## Work instruction:
Copy the lines below verbatim, but only from the line containing "D3: LED blue" through the end of the data.

## Records for this task:
________

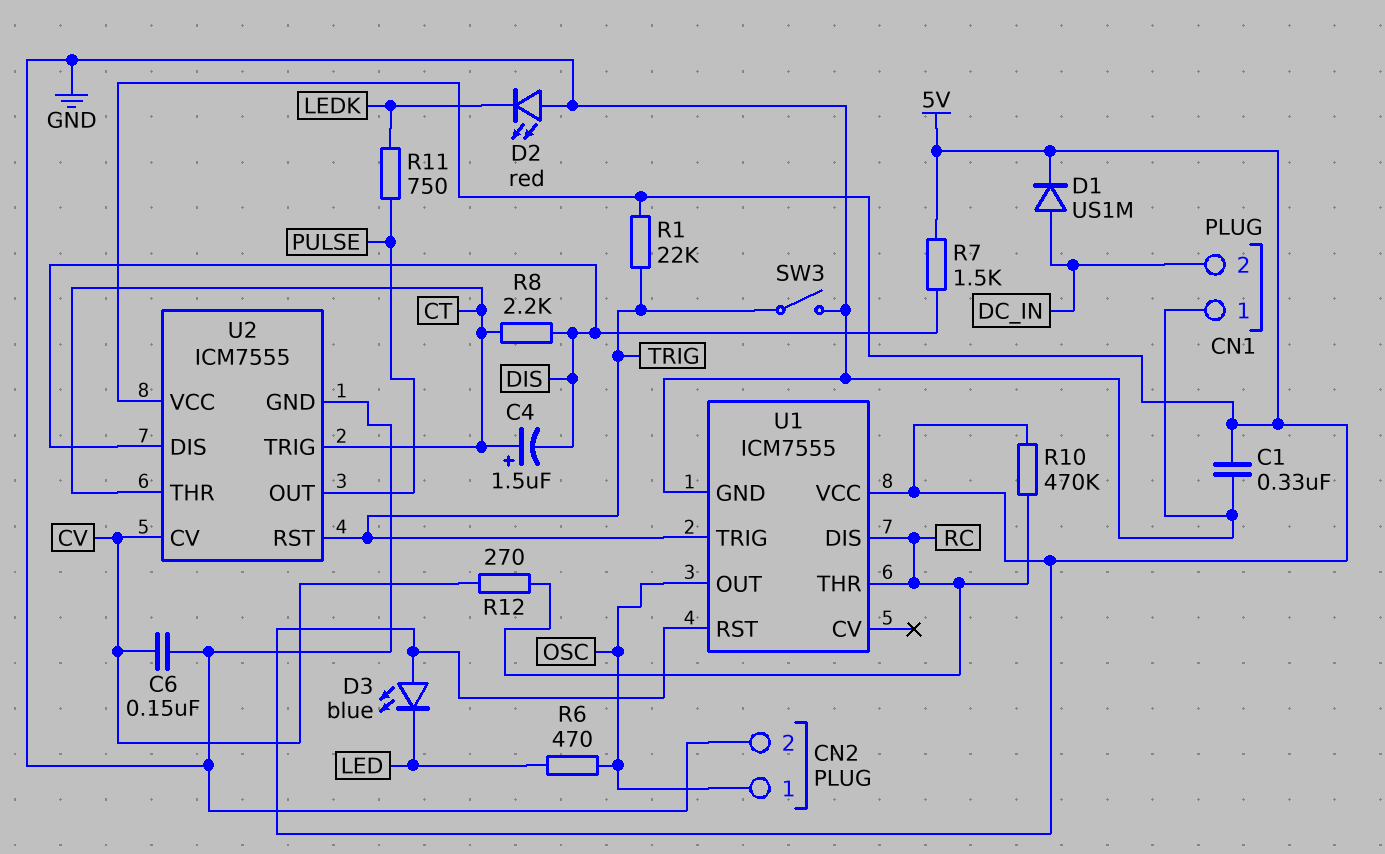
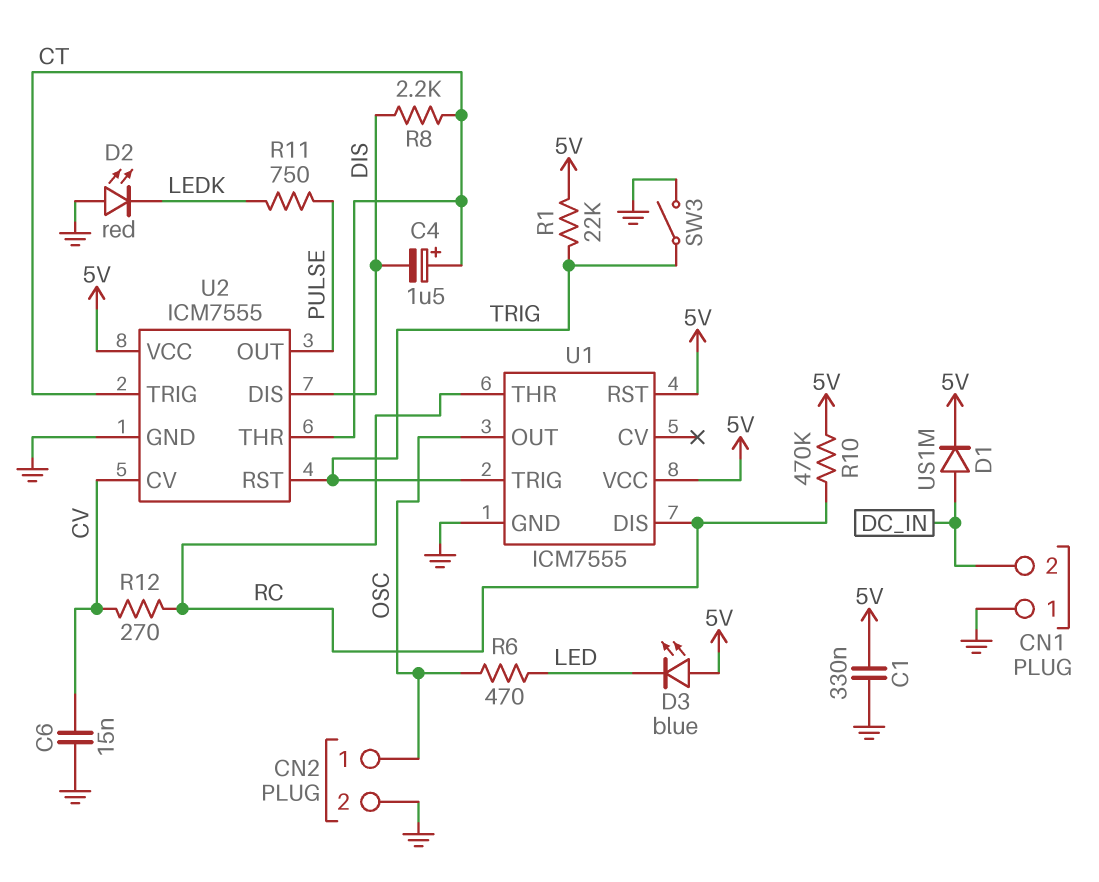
C6: 150nF (CV, GND) -> 15nF (CV, GND)
R7: 1.5k (5V, DIS) -> none

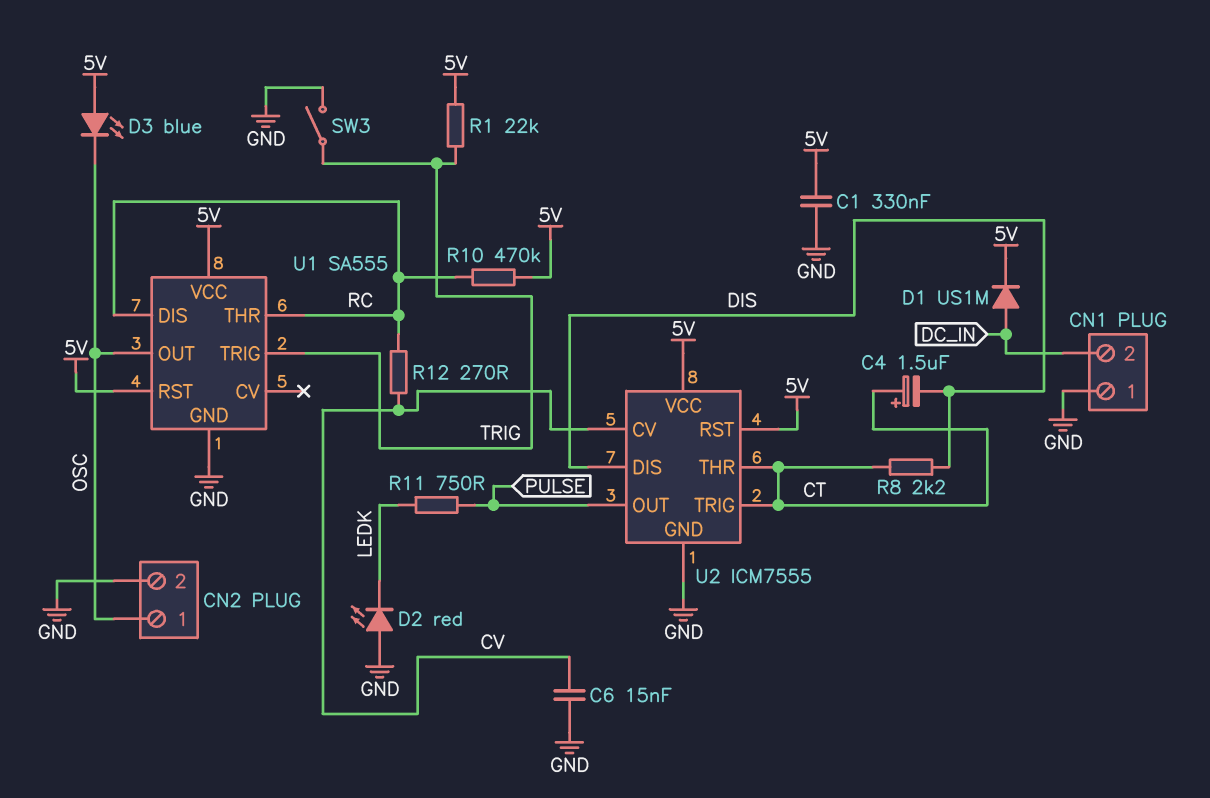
D3: LED blue (A 5V, K LED) -> LED blue (A 5V, K OSC)
R6: 470 (LED, OSC) -> none
U1: ICM7555 -> SA555
U2 pin RST: TRIG -> 5V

________

## Response to the exercise:
D3: LED blue (A 5V, K LED) -> LED blue (A 5V, K OSC)
R6: 470 (LED, OSC) -> none
U1: ICM7555 -> SA555
U2 pin RST: TRIG -> 5V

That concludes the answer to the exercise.